Word for word, write the records out again, but omit each picture.

══ Record excerpts ══

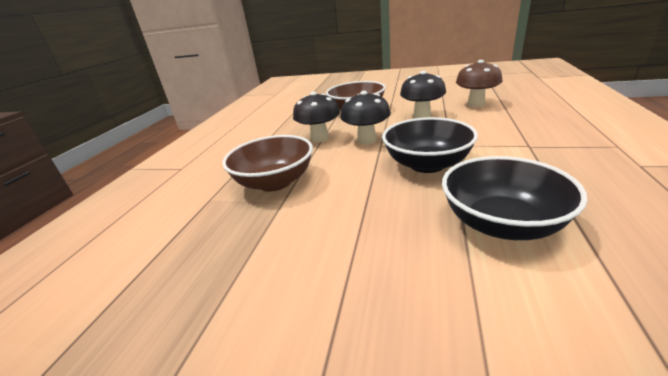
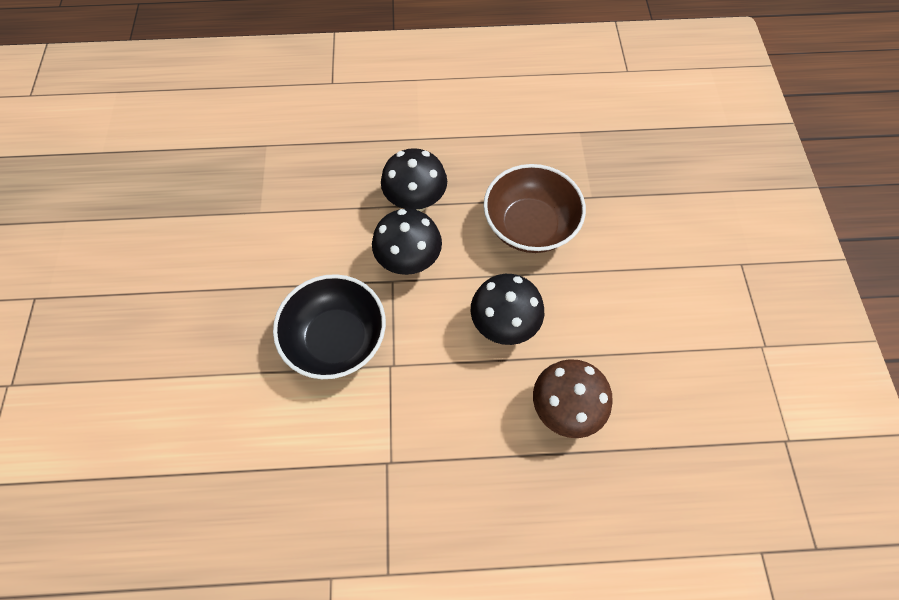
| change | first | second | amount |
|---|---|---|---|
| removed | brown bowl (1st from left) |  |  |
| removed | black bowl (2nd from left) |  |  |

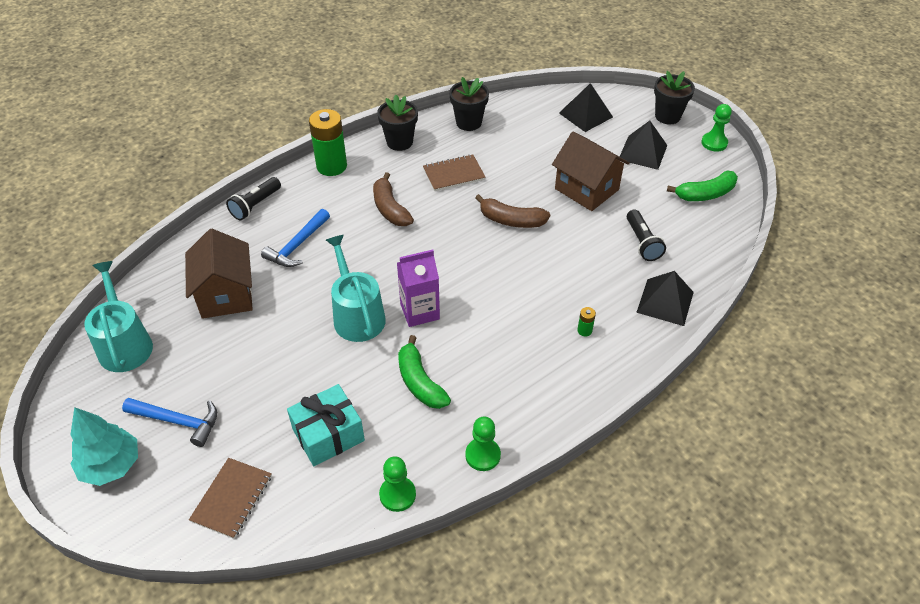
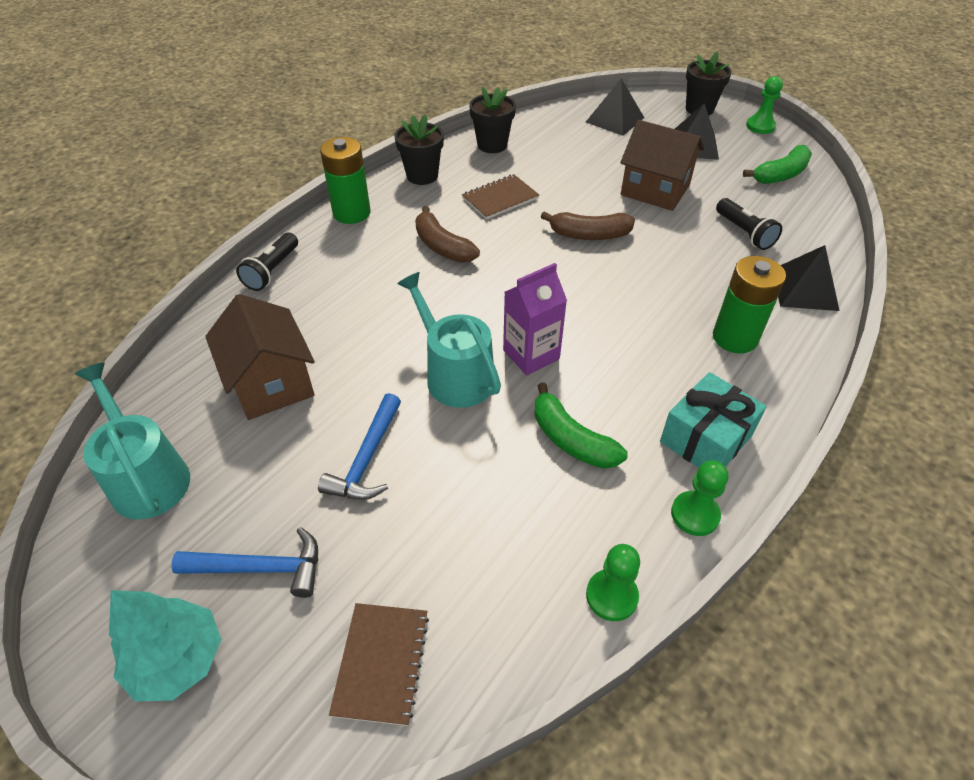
| change | first | second | amount |
|---|---|---|---|
| moved | blue hammer (2nd from left) |  |  |
| moved | turquoise gift |  |  |
| resized | green battery (2nd from left) |  | x2.45 |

═══

- [Answer to the problem]
| change | first | second | amount |
|---|---|---|---|
| removed | brown bowl (1st from left) |  |  |
| removed | black bowl (2nd from left) |  |  |

| change | first | second | amount |
|---|---|---|---|
| moved | blue hammer (2nd from left) |  |  |
| moved | turquoise gift |  |  |
| resized | green battery (2nd from left) |  | x2.45 |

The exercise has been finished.